(Image change detection data)

============================================================

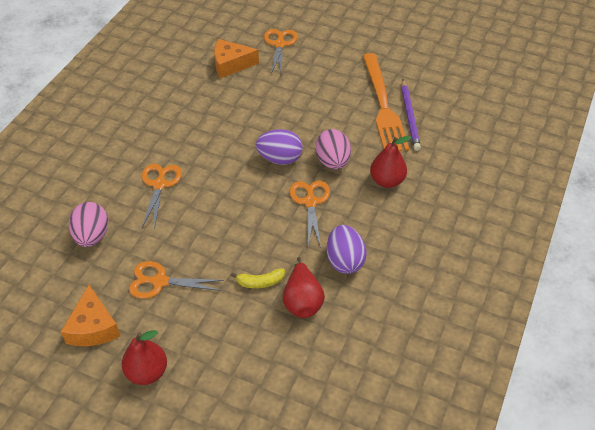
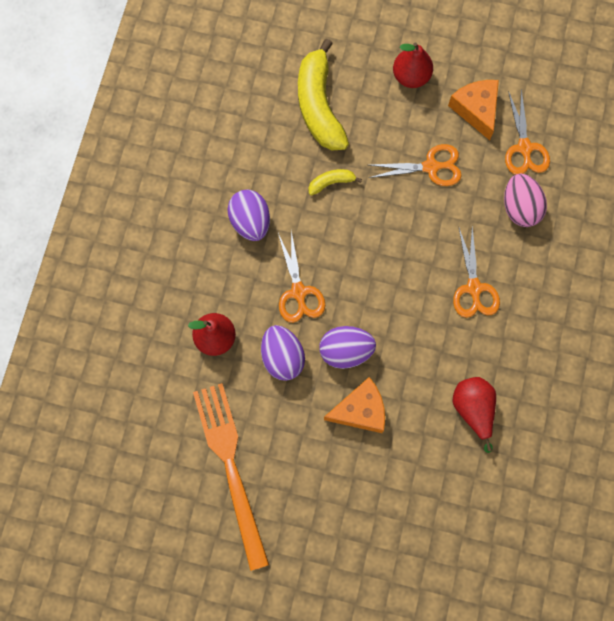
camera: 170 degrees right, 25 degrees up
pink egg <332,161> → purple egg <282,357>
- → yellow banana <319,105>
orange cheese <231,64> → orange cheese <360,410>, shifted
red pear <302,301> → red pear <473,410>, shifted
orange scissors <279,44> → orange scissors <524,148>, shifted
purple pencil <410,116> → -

============================================================

__Exercise instructions__. Nothing should appear in the answer except the lines from the one with "red pear <302,301>" through the final line of the records, written exactly.

__Response__.
red pear <302,301> → red pear <473,410>, shifted
orange scissors <279,44> → orange scissors <524,148>, shifted
purple pencil <410,116> → -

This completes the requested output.